■ **Task description**: Run through the records and show each line that includes the string "minus".

Structured diff data
============================================================

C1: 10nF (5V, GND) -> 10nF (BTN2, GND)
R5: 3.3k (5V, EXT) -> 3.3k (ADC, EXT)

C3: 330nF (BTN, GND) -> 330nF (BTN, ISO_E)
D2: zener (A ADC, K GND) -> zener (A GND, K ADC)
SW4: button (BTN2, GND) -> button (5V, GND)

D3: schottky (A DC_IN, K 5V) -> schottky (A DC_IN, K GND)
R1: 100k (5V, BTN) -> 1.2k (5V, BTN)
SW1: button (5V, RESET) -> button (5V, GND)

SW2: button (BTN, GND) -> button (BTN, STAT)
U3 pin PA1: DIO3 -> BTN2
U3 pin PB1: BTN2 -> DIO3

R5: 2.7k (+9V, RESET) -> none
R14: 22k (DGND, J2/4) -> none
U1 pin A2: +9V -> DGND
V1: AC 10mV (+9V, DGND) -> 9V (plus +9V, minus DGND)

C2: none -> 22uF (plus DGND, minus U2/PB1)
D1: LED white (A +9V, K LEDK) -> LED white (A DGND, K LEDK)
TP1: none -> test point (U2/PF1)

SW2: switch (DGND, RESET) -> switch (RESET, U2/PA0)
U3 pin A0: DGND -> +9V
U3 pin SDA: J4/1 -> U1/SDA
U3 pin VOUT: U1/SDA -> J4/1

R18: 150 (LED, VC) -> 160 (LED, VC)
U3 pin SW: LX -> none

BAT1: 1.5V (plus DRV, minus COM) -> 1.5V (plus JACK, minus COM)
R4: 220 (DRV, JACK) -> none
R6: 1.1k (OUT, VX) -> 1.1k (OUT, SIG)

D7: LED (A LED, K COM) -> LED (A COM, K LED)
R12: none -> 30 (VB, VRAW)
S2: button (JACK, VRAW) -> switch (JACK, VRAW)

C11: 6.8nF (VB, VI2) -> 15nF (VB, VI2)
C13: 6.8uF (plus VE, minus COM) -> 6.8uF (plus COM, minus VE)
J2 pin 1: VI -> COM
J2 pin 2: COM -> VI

============================================================

■ **Result for this task**:
V1: AC 10mV (+9V, DGND) -> 9V (plus +9V, minus DGND)
C2: none -> 22uF (plus DGND, minus U2/PB1)
BAT1: 1.5V (plus DRV, minus COM) -> 1.5V (plus JACK, minus COM)
C13: 6.8uF (plus VE, minus COM) -> 6.8uF (plus COM, minus VE)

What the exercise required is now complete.